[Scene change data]

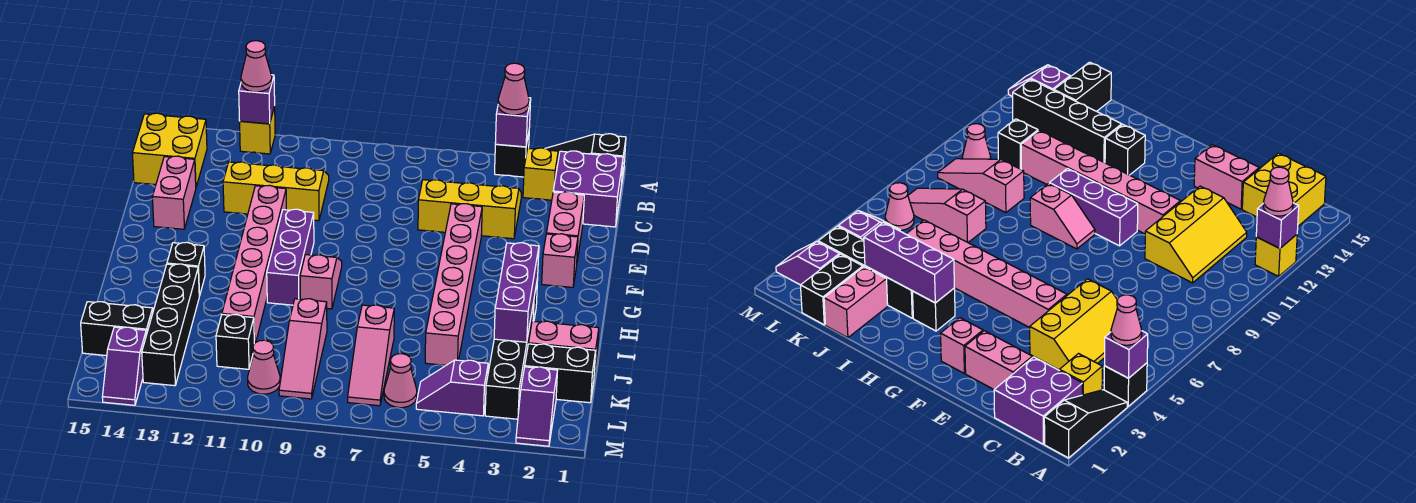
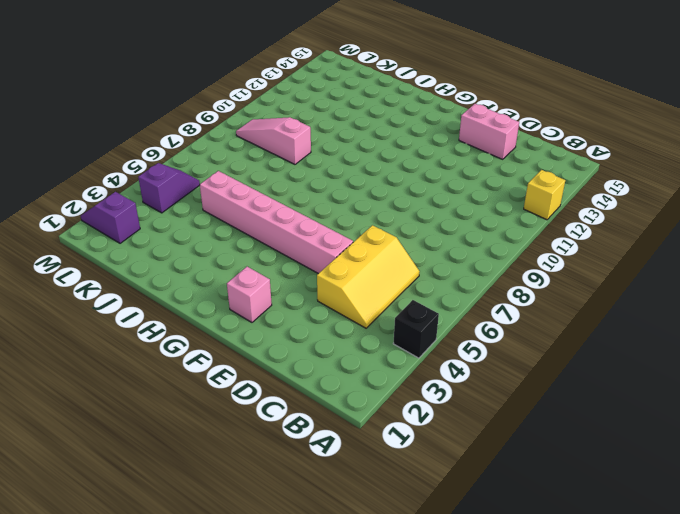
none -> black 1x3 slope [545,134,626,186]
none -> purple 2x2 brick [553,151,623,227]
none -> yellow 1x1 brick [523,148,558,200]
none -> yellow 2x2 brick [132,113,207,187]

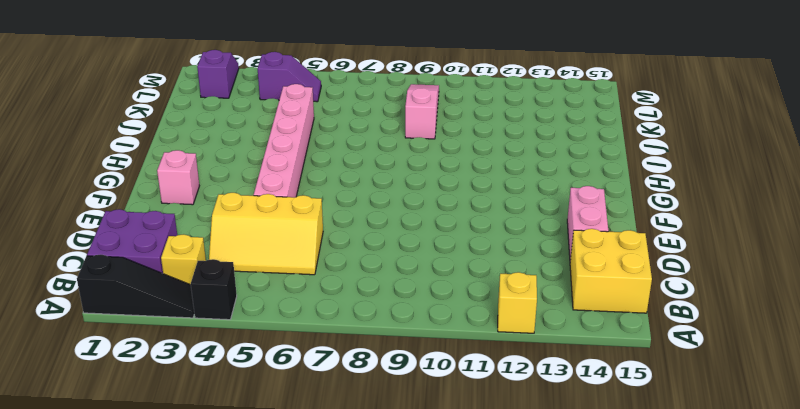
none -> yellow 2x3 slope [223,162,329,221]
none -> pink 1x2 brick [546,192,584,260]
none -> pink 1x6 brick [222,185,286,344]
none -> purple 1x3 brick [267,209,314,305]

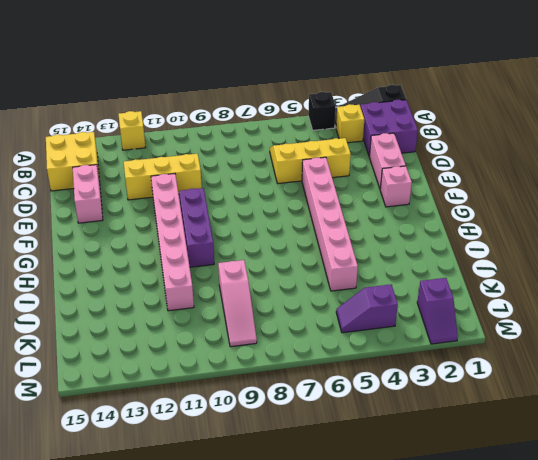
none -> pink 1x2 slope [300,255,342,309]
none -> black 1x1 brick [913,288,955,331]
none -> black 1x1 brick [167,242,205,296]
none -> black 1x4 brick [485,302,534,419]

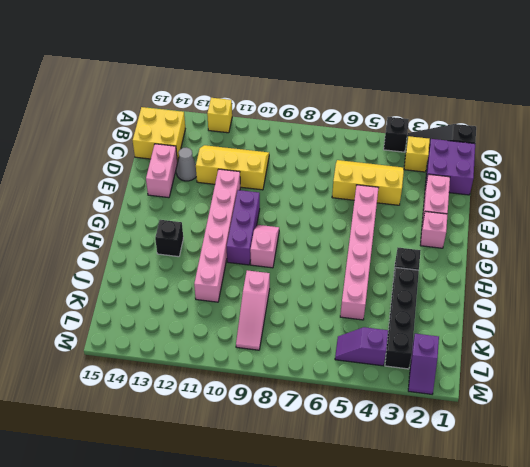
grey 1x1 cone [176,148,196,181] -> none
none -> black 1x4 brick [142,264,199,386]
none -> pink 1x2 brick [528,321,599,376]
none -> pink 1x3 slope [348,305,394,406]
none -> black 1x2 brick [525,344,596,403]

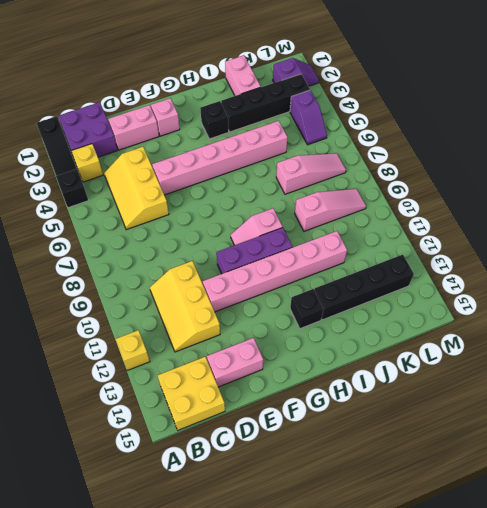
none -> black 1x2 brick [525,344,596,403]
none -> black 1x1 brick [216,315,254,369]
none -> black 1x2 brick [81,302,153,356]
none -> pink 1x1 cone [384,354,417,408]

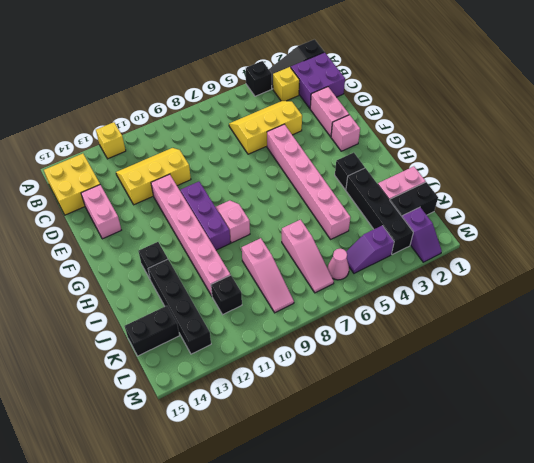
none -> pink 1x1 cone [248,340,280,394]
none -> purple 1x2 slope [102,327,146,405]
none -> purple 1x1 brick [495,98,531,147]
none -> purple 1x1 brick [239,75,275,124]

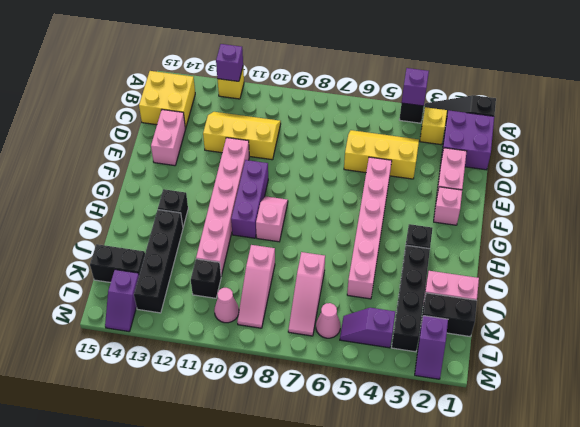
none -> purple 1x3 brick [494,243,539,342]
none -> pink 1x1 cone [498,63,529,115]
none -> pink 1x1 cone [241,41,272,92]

*WHAT THE TASK REQUIRES*:
Full copy, no pictures: write out each line of the data exactly as it stands.

*RESULT*:
none -> black 1x3 slope [545,134,626,186]
none -> purple 2x2 brick [553,151,623,227]
none -> yellow 1x1 brick [523,148,558,200]
none -> yellow 2x2 brick [132,113,207,187]

none -> yellow 2x3 slope [223,162,329,221]
none -> pink 1x2 brick [546,192,584,260]
none -> pink 1x6 brick [222,185,286,344]
none -> purple 1x3 brick [267,209,314,305]

none -> pink 1x2 slope [300,255,342,309]
none -> black 1x1 brick [913,288,955,331]
none -> black 1x1 brick [167,242,205,296]
none -> black 1x4 brick [485,302,534,419]

grey 1x1 cone [176,148,196,181] -> none
none -> black 1x4 brick [142,264,199,386]
none -> pink 1x2 brick [528,321,599,376]
none -> pink 1x3 slope [348,305,394,406]
none -> black 1x2 brick [525,344,596,403]

none -> black 1x2 brick [525,344,596,403]
none -> black 1x1 brick [216,315,254,369]
none -> black 1x2 brick [81,302,153,356]
none -> pink 1x1 cone [384,354,417,408]

none -> pink 1x1 cone [248,340,280,394]
none -> purple 1x2 slope [102,327,146,405]
none -> purple 1x1 brick [495,98,531,147]
none -> purple 1x1 brick [239,75,275,124]

none -> purple 1x3 brick [494,243,539,342]
none -> pink 1x1 cone [498,63,529,115]
none -> pink 1x1 cone [241,41,272,92]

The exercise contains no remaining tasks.